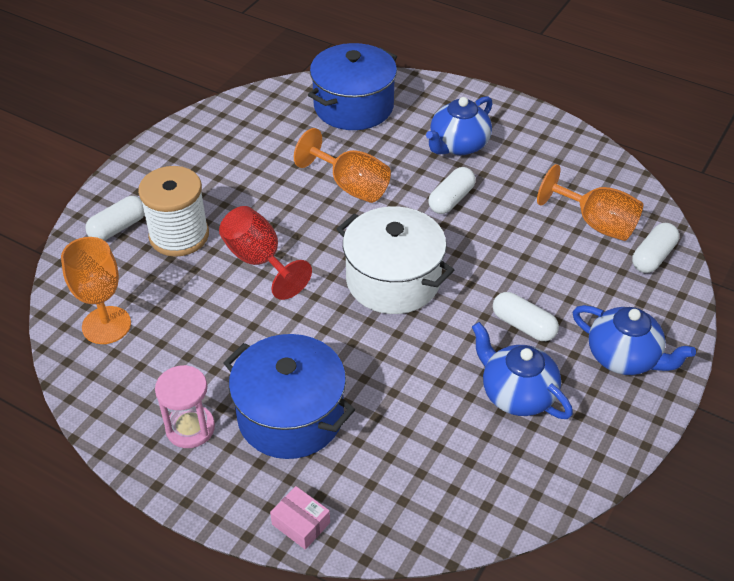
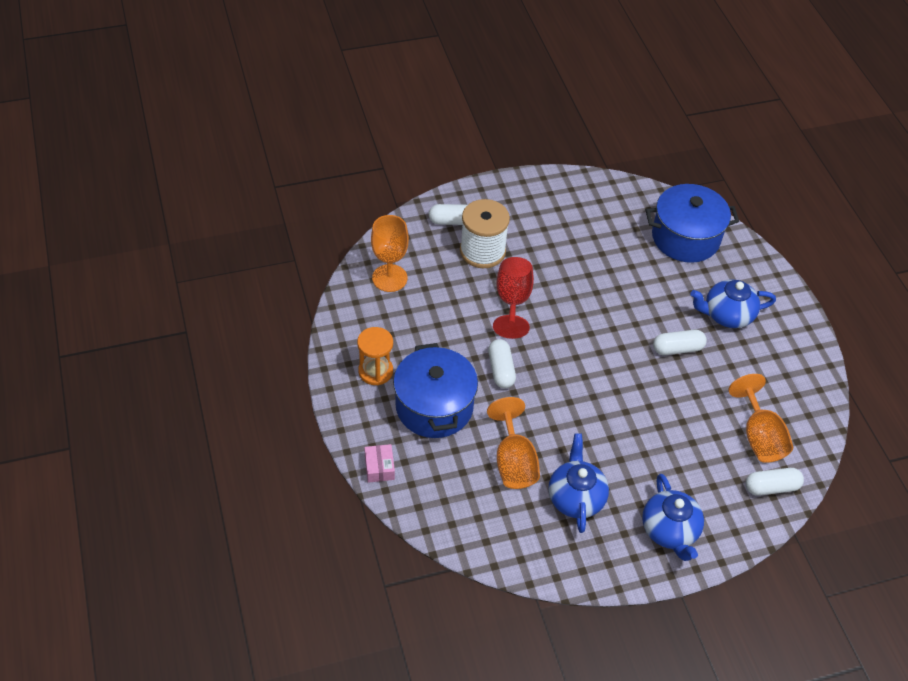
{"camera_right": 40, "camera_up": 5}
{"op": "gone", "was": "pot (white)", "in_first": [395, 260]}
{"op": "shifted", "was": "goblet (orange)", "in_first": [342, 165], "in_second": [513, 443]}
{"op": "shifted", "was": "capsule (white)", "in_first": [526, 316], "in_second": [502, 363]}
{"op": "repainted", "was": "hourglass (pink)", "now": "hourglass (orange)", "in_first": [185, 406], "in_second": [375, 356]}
....
*WHAT YOU NEED TO DO*
Word for word, reproduce all of the entries above and omit the pictures.

*SOLUTION TO THIS EXERCISE*
{"camera_right": 40, "camera_up": 5}
{"op": "gone", "was": "pot (white)", "in_first": [395, 260]}
{"op": "shifted", "was": "goblet (orange)", "in_first": [342, 165], "in_second": [513, 443]}
{"op": "shifted", "was": "capsule (white)", "in_first": [526, 316], "in_second": [502, 363]}
{"op": "repainted", "was": "hourglass (pink)", "now": "hourglass (orange)", "in_first": [185, 406], "in_second": [375, 356]}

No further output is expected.